**** MATERIAL FOR THIS EXERCISE

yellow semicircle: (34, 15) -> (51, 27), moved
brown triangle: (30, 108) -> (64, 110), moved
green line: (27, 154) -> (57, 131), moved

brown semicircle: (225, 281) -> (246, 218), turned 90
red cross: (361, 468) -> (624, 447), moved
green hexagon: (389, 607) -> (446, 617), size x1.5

********
**** MATERIAL FOR THIS EXERCISE

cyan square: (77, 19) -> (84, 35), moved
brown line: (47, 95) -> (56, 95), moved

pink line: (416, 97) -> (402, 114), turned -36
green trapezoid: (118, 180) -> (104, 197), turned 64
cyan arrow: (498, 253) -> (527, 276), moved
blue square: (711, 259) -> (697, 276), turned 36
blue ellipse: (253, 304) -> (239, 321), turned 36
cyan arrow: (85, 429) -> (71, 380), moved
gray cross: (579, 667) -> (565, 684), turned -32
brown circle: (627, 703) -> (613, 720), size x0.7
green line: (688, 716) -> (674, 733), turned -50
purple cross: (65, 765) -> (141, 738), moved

********
**** MATERIAL FOR THIS EXERCISE

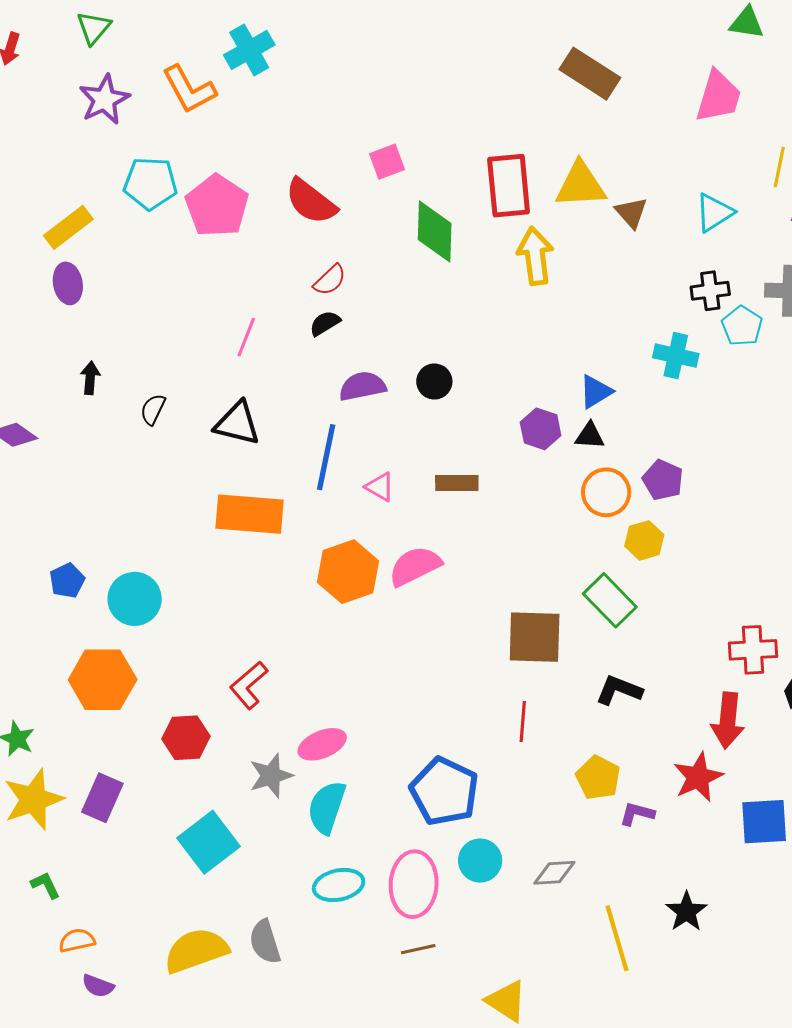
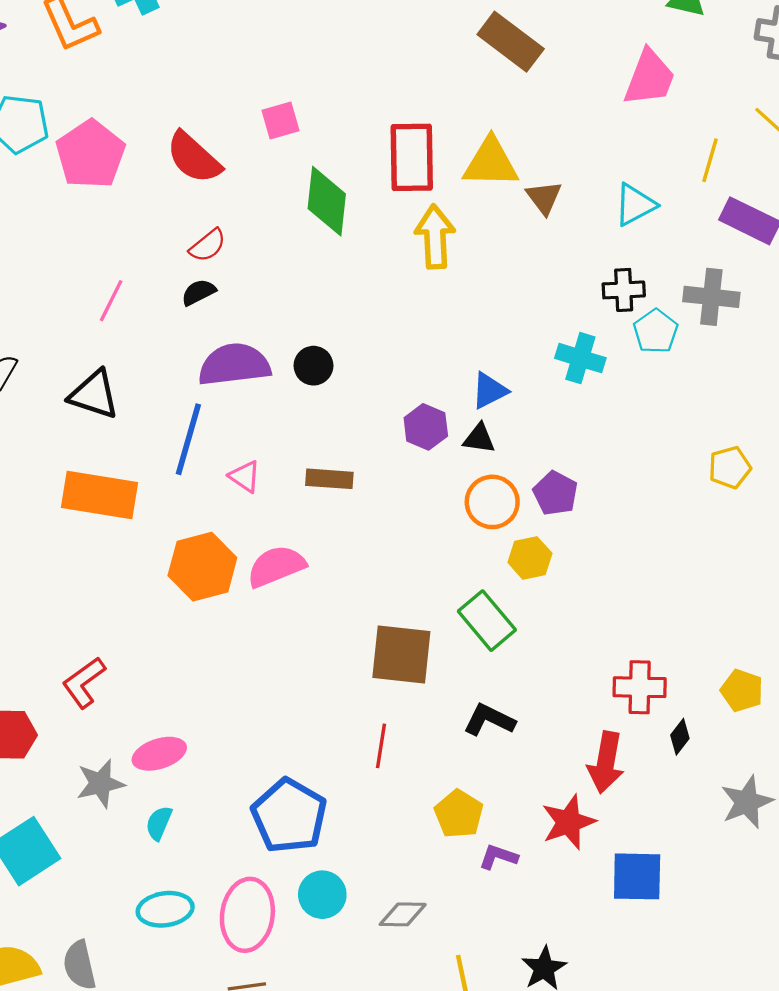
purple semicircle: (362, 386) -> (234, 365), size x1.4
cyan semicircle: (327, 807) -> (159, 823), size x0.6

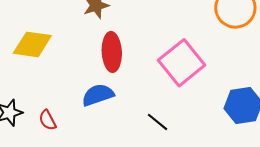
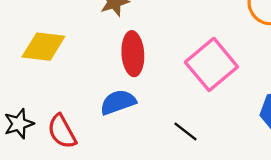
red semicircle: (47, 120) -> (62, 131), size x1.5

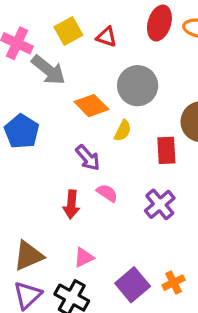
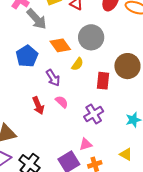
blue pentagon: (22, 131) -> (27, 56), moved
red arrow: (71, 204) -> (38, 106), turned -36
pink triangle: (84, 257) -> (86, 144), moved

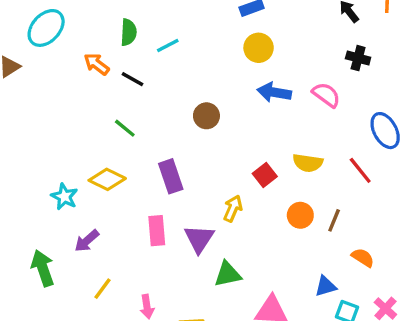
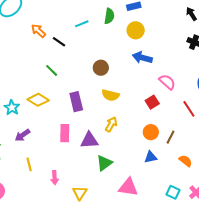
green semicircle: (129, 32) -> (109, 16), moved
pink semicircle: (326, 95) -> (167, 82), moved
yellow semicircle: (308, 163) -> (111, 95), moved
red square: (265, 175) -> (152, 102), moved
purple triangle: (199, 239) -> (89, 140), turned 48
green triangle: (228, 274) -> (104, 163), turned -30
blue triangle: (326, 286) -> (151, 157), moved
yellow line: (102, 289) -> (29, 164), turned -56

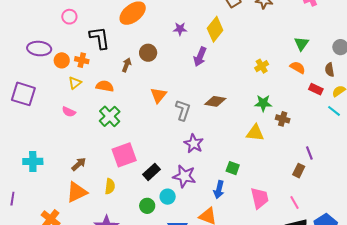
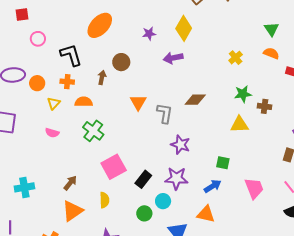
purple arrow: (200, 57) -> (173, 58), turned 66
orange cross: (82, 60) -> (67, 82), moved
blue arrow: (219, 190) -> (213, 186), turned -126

********

Find the string "square" in the listing and return every line that holds it.

cyan square: (77, 19) -> (84, 35), moved
blue square: (711, 259) -> (697, 276), turned 36
red square: (265, 175) -> (152, 102), moved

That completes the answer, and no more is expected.